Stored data
::::

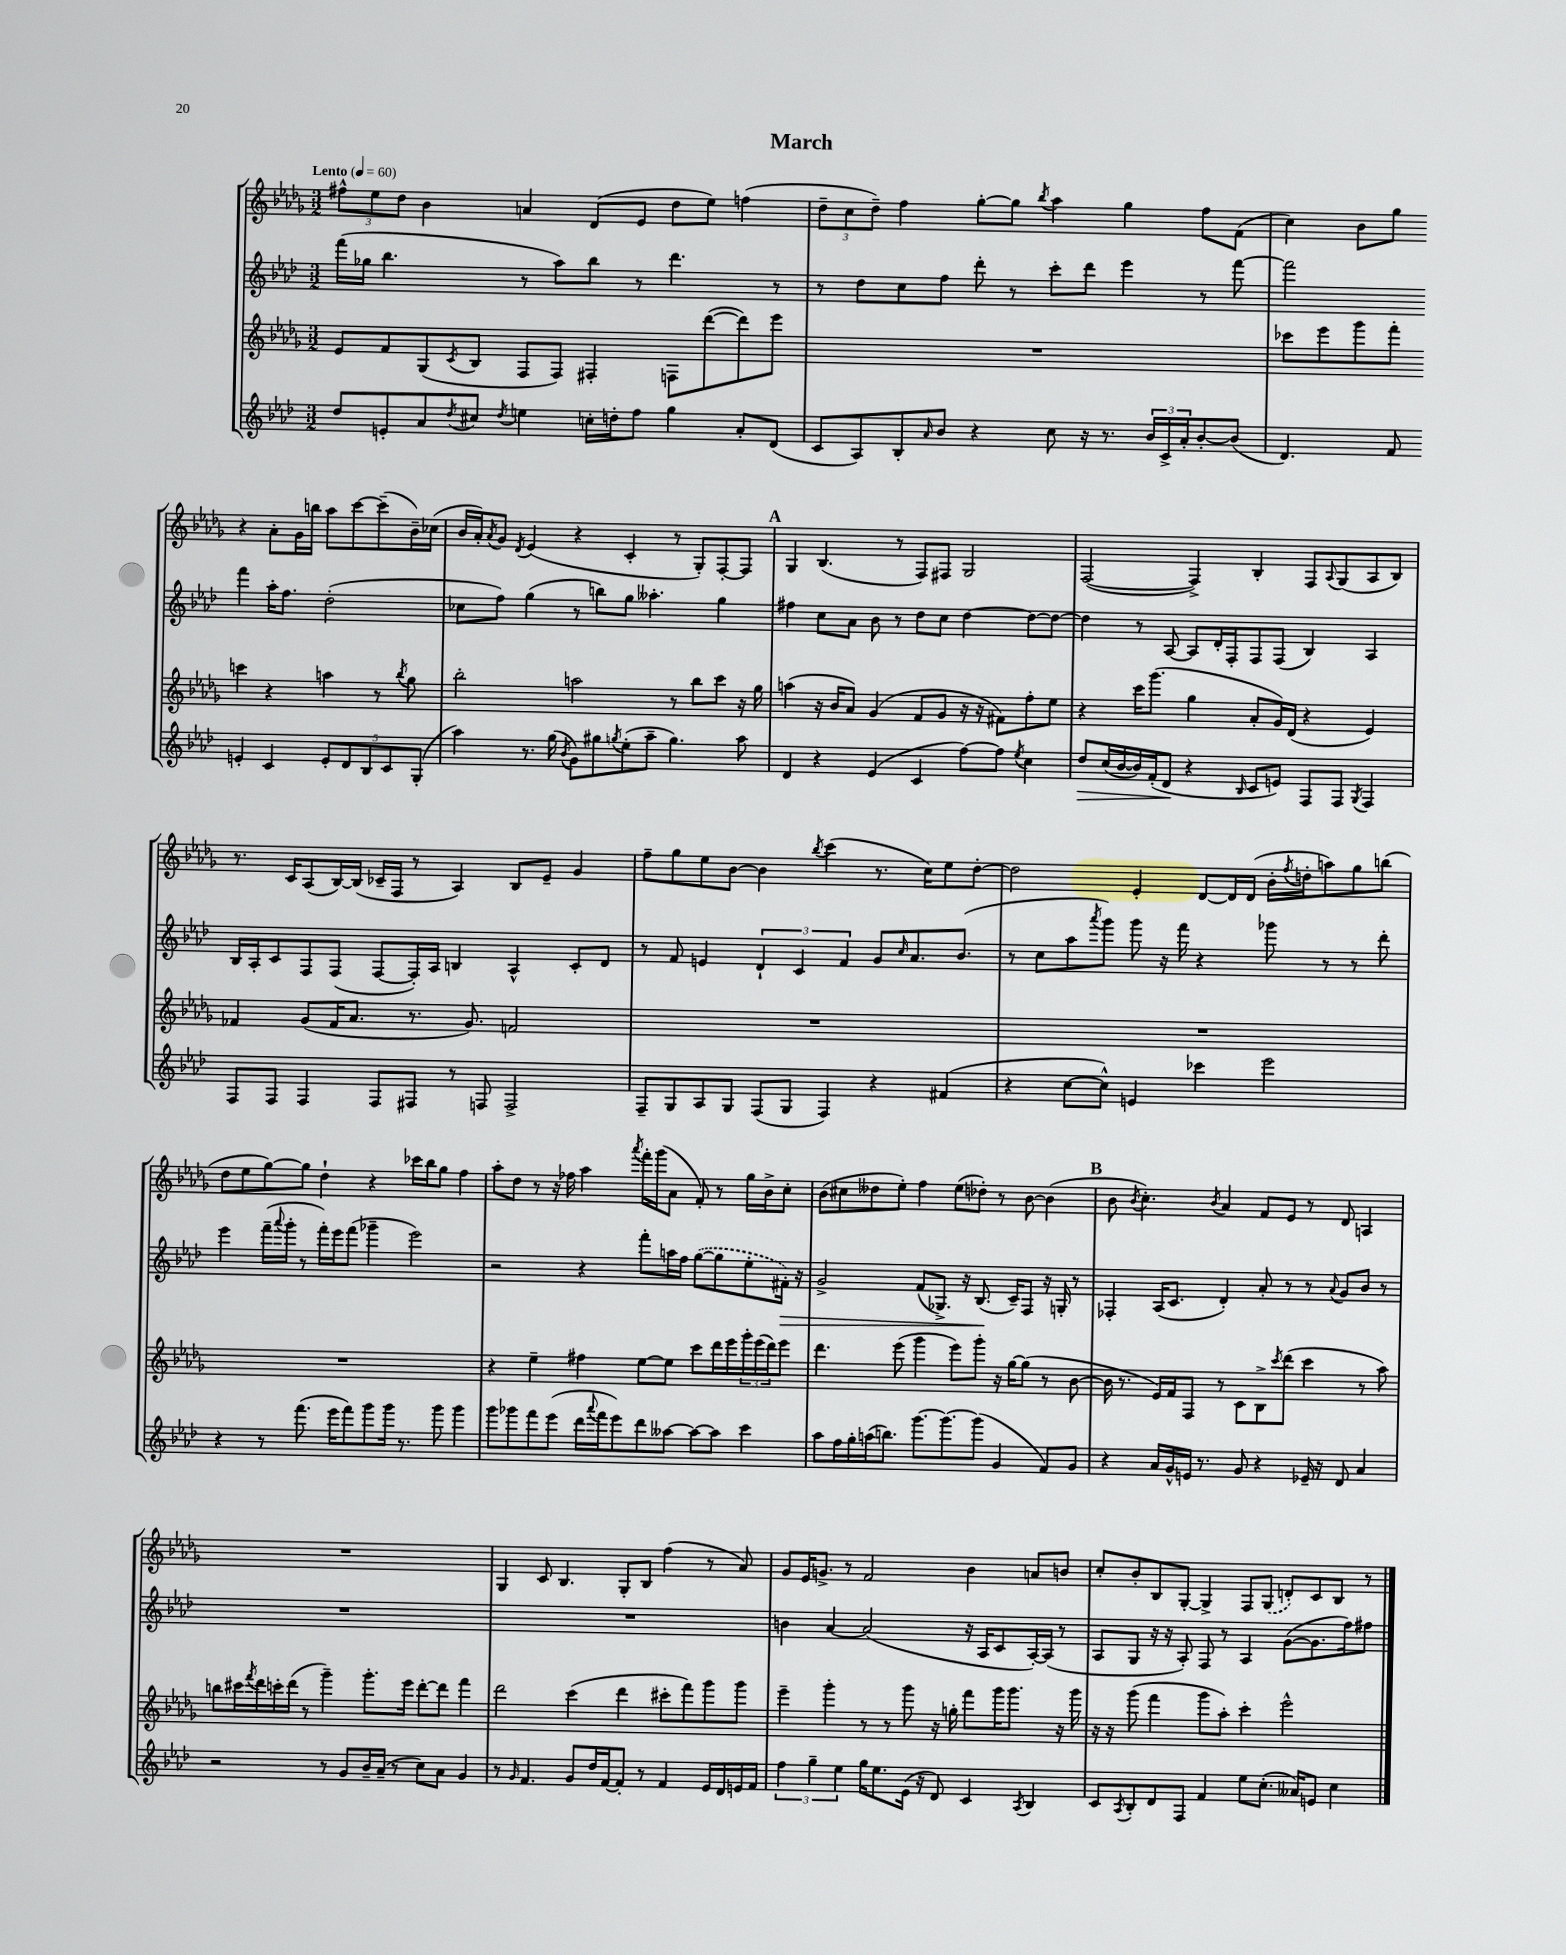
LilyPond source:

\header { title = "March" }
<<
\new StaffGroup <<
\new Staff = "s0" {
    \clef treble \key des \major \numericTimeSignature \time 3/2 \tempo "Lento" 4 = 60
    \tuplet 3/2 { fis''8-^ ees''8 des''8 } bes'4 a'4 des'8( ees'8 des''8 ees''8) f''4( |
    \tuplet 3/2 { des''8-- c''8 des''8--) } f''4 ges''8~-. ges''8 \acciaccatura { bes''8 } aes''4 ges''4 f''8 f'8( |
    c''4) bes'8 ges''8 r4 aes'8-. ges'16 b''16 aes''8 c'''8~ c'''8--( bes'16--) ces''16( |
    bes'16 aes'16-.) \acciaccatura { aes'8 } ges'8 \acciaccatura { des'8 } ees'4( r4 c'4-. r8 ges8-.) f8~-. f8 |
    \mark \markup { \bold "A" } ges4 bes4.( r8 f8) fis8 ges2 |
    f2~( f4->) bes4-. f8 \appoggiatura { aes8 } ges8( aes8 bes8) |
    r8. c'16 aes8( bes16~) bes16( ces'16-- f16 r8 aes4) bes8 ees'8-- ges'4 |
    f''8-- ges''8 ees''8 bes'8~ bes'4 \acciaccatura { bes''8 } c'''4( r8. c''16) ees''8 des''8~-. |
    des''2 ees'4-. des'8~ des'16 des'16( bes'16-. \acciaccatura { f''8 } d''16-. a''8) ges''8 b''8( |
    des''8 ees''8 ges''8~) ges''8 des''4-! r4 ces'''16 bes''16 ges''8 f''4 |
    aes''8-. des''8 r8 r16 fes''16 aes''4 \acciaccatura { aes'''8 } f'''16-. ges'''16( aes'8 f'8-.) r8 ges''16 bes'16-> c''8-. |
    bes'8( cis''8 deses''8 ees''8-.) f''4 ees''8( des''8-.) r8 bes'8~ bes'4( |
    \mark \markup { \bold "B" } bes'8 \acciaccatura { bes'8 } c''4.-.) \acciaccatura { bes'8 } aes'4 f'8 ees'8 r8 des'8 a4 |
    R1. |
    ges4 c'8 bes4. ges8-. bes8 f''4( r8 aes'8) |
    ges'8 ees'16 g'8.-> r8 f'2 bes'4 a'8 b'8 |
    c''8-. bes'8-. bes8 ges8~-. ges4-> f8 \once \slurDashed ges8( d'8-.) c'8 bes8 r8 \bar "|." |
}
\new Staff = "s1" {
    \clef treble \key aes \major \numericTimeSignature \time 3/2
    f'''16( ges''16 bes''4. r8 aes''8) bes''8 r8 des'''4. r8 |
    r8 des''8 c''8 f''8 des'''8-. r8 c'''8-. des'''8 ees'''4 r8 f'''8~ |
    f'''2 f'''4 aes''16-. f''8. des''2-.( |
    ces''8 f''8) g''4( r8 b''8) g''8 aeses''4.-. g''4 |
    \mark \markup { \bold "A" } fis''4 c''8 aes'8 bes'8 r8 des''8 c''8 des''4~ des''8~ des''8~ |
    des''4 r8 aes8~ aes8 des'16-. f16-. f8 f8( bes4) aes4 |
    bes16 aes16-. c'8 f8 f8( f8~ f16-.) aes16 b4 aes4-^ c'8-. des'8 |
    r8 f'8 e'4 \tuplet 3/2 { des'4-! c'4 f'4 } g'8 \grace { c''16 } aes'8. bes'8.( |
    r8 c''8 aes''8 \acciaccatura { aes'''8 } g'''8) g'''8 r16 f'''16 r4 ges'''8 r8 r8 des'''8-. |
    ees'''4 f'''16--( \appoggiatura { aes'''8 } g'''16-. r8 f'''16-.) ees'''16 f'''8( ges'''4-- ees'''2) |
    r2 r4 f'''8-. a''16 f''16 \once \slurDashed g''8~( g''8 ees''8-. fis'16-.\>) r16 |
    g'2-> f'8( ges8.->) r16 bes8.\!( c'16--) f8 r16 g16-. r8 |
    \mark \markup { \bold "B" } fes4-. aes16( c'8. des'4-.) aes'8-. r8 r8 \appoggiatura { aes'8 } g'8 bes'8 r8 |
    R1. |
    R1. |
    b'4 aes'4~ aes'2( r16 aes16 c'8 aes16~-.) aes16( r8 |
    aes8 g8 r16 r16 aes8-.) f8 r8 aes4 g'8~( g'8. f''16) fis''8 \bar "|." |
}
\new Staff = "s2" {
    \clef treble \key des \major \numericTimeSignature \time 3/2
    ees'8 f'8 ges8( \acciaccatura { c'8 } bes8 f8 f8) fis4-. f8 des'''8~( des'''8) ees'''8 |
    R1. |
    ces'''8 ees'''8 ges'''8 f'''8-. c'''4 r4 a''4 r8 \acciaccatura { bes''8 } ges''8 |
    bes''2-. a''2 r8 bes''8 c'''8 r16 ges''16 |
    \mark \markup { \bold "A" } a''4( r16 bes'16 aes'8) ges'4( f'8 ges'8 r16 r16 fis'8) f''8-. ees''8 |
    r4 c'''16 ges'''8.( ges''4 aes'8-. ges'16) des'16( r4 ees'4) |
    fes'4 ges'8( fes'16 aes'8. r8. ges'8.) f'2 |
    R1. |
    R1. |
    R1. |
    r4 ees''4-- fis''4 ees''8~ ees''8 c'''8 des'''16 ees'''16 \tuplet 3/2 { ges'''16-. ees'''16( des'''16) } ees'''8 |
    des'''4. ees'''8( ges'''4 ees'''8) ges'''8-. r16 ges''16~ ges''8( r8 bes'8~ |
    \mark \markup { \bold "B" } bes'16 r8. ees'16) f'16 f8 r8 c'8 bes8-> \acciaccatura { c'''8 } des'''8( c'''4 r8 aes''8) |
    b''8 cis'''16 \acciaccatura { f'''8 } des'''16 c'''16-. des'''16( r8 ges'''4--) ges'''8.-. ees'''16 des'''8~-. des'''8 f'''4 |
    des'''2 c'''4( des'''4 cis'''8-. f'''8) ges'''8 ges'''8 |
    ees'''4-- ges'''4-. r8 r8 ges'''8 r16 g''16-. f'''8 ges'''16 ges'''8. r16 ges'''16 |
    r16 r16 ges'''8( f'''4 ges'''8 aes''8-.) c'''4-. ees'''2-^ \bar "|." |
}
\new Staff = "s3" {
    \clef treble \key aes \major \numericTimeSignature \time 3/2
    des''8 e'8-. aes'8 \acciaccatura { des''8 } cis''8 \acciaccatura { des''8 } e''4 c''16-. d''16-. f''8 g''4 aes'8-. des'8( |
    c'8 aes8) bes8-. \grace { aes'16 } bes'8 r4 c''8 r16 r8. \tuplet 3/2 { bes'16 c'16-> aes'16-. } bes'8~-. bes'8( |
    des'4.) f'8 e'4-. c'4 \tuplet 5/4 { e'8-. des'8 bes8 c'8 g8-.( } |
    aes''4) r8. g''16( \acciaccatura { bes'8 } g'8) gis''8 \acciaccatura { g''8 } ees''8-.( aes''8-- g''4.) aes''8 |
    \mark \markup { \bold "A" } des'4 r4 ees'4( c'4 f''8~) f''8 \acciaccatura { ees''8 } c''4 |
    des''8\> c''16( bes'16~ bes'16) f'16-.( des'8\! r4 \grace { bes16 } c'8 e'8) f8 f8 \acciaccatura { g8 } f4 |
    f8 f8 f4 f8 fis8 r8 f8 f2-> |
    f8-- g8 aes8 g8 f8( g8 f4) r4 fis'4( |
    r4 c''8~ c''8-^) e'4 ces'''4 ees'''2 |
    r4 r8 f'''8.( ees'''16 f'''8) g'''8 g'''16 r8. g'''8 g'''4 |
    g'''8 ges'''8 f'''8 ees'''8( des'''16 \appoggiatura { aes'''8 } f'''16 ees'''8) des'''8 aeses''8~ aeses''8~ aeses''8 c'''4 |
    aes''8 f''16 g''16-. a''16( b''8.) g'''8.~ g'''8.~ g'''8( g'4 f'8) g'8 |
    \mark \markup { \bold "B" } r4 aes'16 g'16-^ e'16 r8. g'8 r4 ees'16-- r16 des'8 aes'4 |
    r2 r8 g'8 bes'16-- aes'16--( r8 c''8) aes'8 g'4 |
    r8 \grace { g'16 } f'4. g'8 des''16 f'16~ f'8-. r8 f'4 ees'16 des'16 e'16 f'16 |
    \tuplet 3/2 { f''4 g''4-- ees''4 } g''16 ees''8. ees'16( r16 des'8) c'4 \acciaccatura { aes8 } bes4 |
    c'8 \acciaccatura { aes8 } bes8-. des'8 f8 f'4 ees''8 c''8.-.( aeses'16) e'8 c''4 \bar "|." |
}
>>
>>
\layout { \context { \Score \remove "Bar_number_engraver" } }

::::

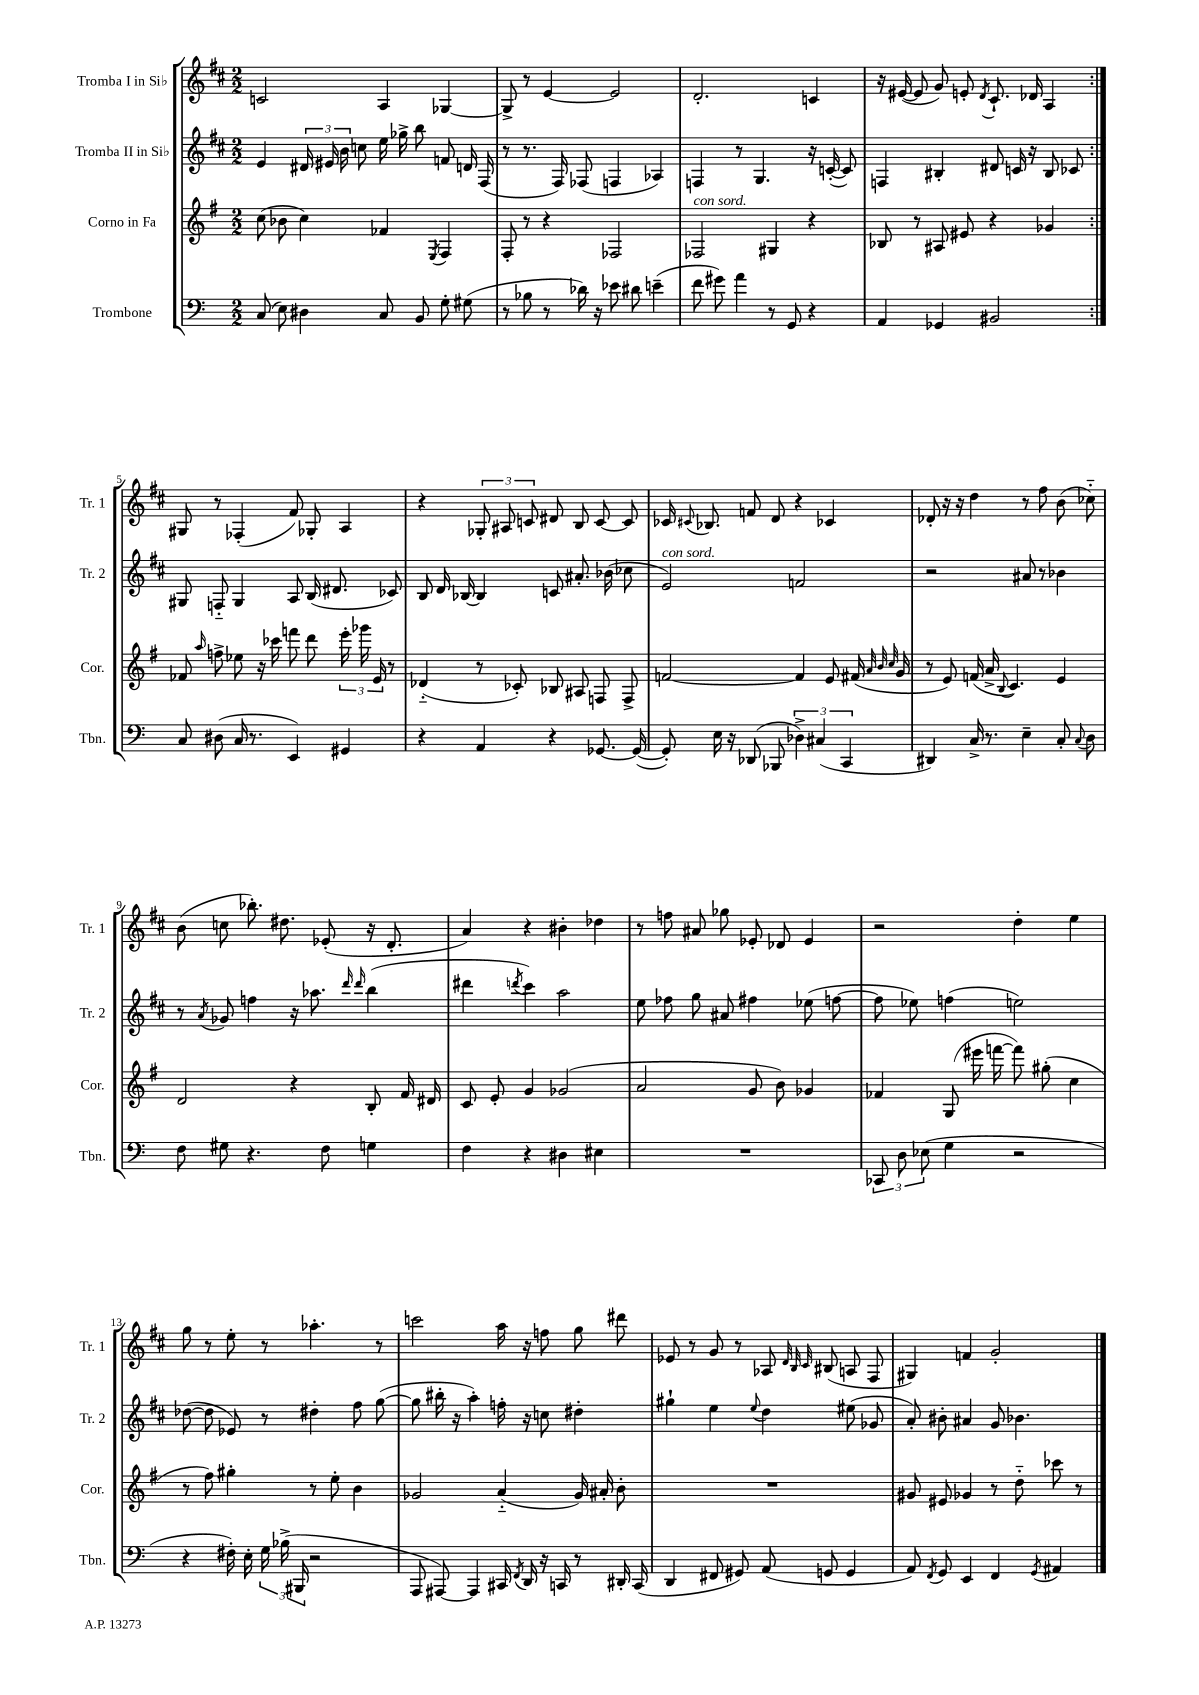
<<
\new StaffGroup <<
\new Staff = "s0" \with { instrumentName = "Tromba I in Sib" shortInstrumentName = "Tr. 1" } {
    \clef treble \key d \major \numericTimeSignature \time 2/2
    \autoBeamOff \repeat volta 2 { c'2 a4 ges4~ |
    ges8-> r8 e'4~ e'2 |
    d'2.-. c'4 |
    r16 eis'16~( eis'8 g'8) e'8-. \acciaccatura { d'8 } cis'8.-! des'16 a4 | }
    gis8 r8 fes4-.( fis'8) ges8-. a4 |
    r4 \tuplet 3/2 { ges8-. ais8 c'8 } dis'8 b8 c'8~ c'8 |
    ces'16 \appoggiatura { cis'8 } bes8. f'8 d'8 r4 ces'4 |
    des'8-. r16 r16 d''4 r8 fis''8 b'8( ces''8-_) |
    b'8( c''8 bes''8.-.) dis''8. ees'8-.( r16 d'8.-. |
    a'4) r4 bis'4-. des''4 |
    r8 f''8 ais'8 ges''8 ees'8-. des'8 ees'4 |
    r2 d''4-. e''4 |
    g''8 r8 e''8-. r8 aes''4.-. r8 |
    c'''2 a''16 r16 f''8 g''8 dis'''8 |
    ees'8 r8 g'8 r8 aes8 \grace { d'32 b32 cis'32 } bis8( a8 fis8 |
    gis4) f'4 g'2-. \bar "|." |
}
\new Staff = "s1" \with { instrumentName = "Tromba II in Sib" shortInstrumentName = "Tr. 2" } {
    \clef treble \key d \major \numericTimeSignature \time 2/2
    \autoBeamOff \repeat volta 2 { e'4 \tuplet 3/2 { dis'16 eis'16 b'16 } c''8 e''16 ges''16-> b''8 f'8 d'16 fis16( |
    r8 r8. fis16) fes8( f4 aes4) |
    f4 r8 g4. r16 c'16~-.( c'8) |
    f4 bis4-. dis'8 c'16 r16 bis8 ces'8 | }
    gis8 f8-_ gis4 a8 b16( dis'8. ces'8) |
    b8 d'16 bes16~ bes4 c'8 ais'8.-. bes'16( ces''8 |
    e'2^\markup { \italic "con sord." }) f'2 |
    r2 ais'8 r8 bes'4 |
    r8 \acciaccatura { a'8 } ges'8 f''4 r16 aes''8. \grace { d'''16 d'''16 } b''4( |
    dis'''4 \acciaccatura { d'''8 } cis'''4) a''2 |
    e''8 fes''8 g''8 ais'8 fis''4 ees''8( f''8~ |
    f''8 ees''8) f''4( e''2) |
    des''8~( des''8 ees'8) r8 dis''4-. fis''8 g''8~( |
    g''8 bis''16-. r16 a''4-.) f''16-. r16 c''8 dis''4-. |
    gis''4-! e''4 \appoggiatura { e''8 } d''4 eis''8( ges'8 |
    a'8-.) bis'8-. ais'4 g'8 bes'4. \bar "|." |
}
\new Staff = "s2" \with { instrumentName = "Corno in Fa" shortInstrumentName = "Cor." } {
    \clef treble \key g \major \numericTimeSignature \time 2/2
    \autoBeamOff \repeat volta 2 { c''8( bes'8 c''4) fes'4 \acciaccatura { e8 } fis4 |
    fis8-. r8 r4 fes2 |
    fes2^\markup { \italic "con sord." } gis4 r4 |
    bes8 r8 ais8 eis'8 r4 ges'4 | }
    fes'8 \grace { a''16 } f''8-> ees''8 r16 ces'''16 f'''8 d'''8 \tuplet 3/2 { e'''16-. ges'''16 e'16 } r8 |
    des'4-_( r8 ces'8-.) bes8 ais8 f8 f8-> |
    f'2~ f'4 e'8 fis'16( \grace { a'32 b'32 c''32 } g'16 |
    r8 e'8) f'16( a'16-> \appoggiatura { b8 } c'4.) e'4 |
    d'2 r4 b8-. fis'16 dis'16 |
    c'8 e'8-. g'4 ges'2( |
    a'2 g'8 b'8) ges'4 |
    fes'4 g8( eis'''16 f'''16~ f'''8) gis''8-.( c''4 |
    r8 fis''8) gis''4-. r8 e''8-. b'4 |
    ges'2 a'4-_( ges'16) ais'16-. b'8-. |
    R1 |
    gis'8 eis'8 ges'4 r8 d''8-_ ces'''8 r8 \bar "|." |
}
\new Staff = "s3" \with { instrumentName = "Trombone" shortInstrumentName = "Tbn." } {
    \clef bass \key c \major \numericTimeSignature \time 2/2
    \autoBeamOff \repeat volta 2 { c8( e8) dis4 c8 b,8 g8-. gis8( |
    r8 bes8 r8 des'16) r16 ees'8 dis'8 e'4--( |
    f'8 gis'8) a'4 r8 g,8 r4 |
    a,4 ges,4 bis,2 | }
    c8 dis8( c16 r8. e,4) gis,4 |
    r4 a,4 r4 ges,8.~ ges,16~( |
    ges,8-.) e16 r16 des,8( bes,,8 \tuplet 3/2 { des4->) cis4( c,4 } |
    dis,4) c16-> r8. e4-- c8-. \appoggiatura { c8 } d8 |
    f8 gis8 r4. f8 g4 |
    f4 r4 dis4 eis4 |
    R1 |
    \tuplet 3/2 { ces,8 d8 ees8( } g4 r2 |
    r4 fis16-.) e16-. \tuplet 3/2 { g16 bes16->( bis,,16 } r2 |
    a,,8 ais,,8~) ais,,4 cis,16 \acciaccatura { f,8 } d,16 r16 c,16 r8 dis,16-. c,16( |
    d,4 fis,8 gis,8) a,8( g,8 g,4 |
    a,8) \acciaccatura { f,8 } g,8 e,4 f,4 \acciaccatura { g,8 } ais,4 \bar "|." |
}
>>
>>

::::

▶ Aim of the task
Count the lines above that contain the string "volta", treating uppercase and lowercase as different, and give only the number.

▶ The response
4